- YOUR INSTRUCTIONS -
Exact copy, no pictures: restate each entry below word for word.

- RECORDS PROVIDED -
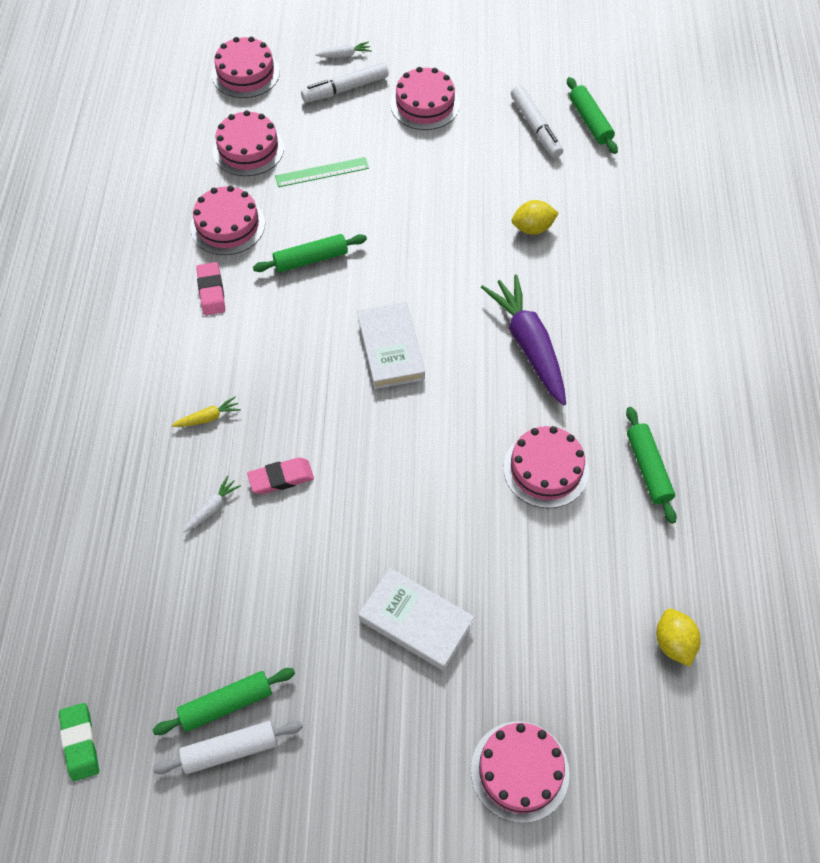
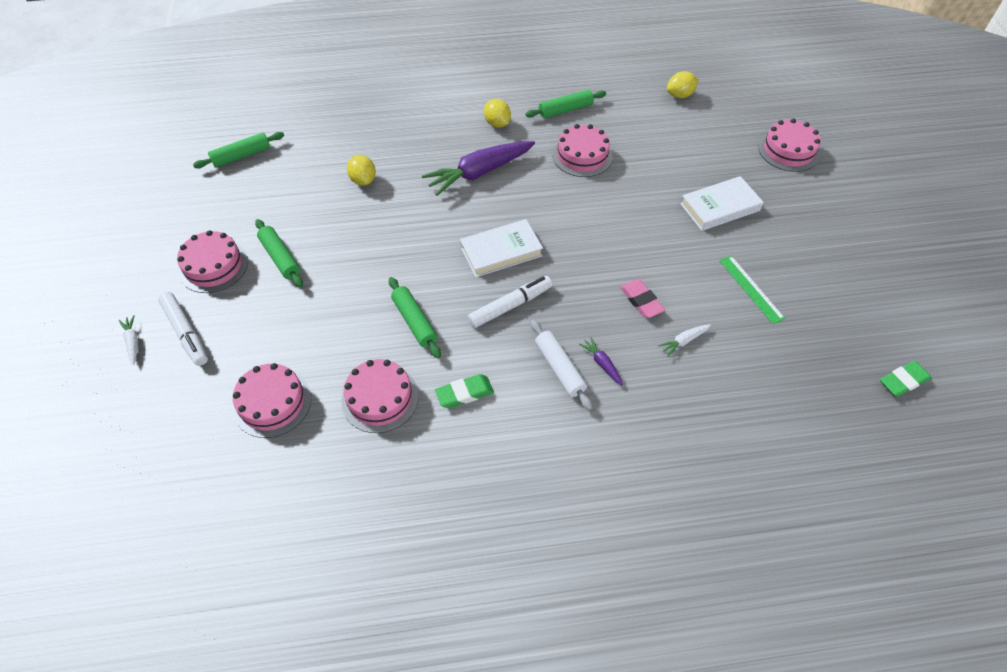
camera: 100 degrees left, 5 degrees down
green rolling pin [153,668,295,735] -> green rolling pin moved to [255,219,303,288]
white rolling pin [153,721,303,774] -> white rolling pin moved to [531,320,593,410]
yellow carrot [171,396,241,427] -> purple carrot [579,337,623,385]
white carrot [183,476,241,533] -> white carrot turned 60 degrees counterclockwise [658,325,711,357]
pink eraser [196,262,225,315] -> green eraser [435,374,494,408]
pink cake [212,36,280,98] -> none
green ruler [275,157,369,187] -> green ruler moved to [719,256,785,324]
white book [359,568,474,671] -> white book turned 45 degrees clockwise [680,176,764,231]
white marker [511,85,563,158] -> white marker moved to [467,276,552,328]
none -> yellow lemon [484,99,511,128]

- SOLUTION TO THE PROBLEM -
camera: 100 degrees left, 5 degrees down
green rolling pin [153,668,295,735] -> green rolling pin moved to [255,219,303,288]
white rolling pin [153,721,303,774] -> white rolling pin moved to [531,320,593,410]
yellow carrot [171,396,241,427] -> purple carrot [579,337,623,385]
white carrot [183,476,241,533] -> white carrot turned 60 degrees counterclockwise [658,325,711,357]
pink eraser [196,262,225,315] -> green eraser [435,374,494,408]
pink cake [212,36,280,98] -> none
green ruler [275,157,369,187] -> green ruler moved to [719,256,785,324]
white book [359,568,474,671] -> white book turned 45 degrees clockwise [680,176,764,231]
white marker [511,85,563,158] -> white marker moved to [467,276,552,328]
none -> yellow lemon [484,99,511,128]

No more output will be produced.